### Record set
╭──

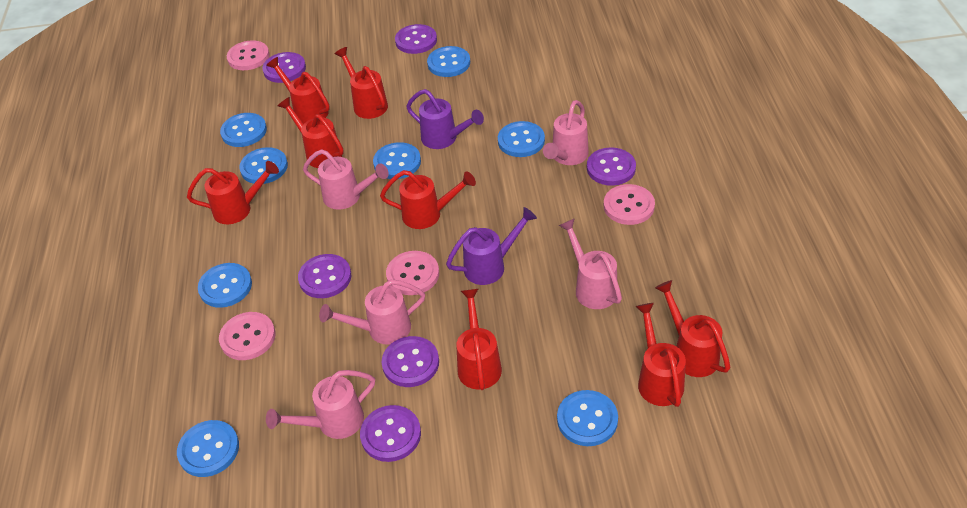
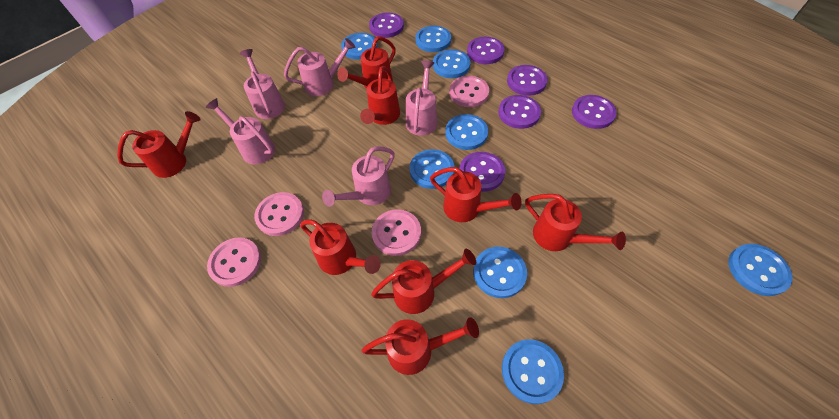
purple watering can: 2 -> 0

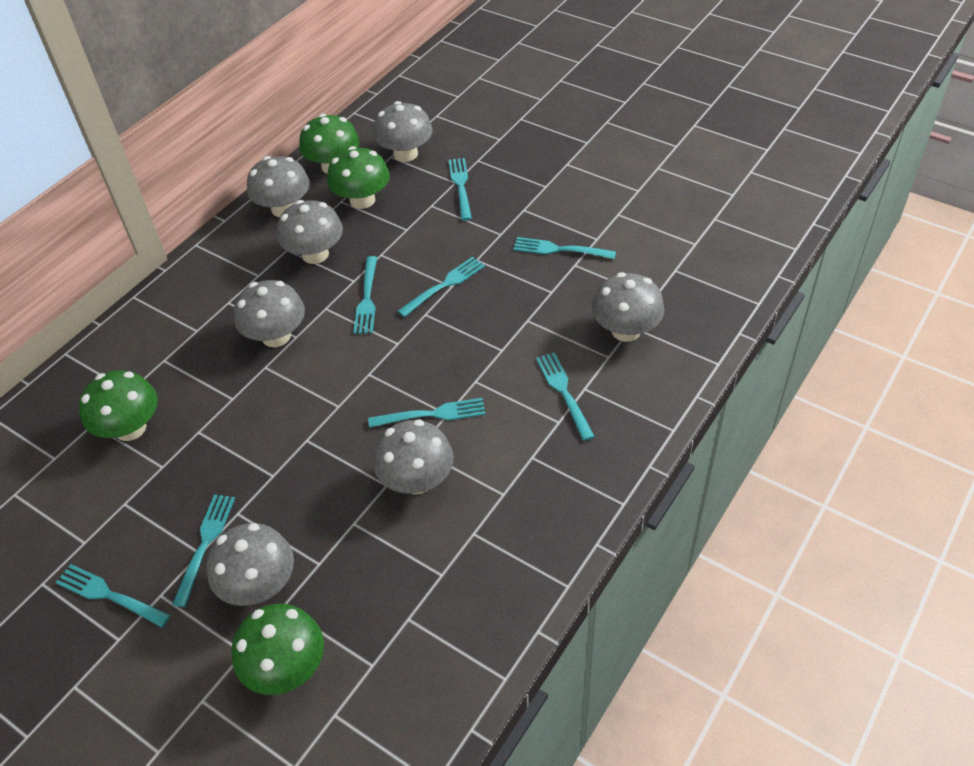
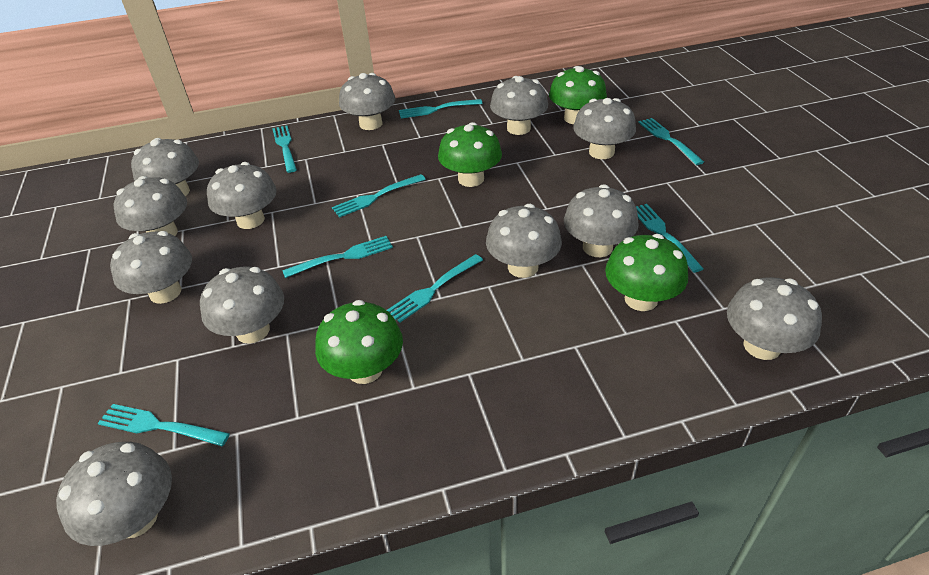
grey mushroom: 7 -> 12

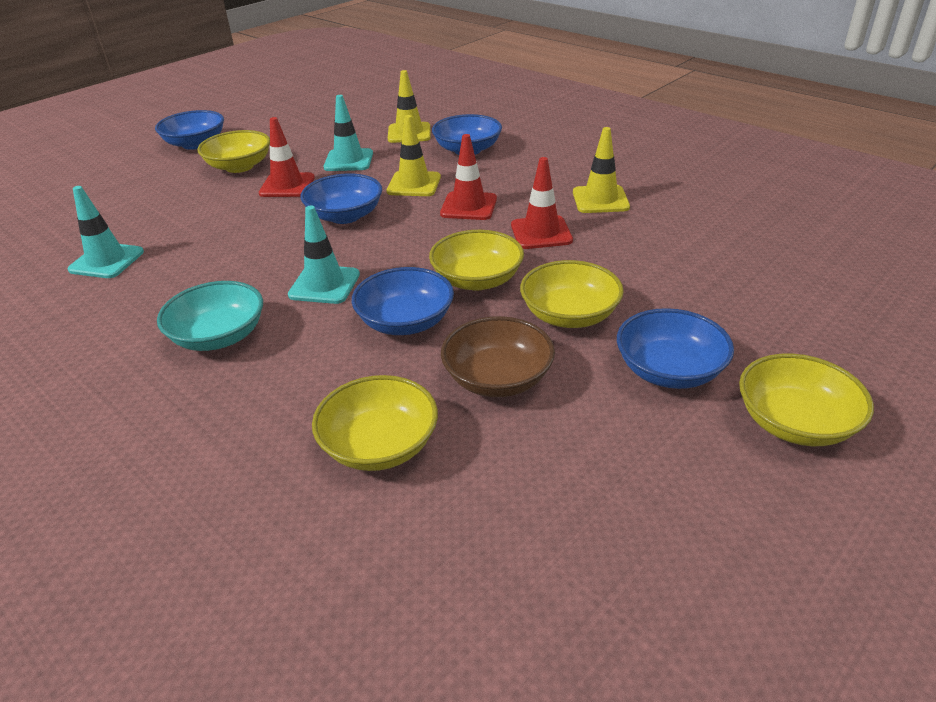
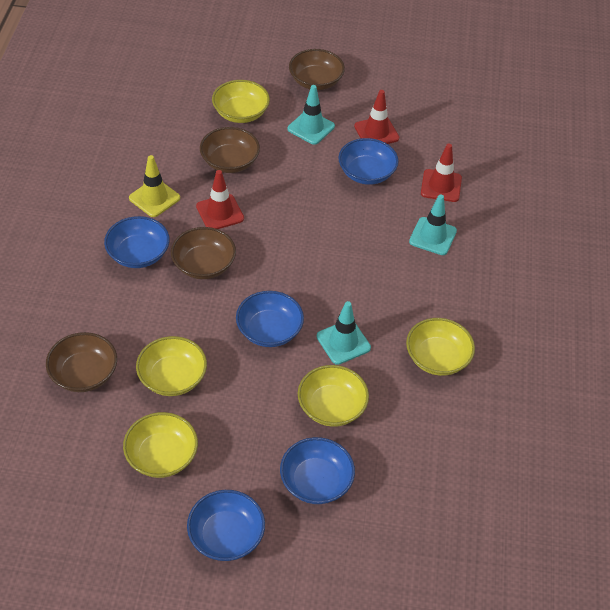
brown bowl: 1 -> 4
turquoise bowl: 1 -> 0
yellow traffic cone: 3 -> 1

╰──

Here the job is to print all the data exactly, skipping any image.

### Answer area
purple watering can: 2 -> 0

grey mushroom: 7 -> 12

brown bowl: 1 -> 4
turquoise bowl: 1 -> 0
yellow traffic cone: 3 -> 1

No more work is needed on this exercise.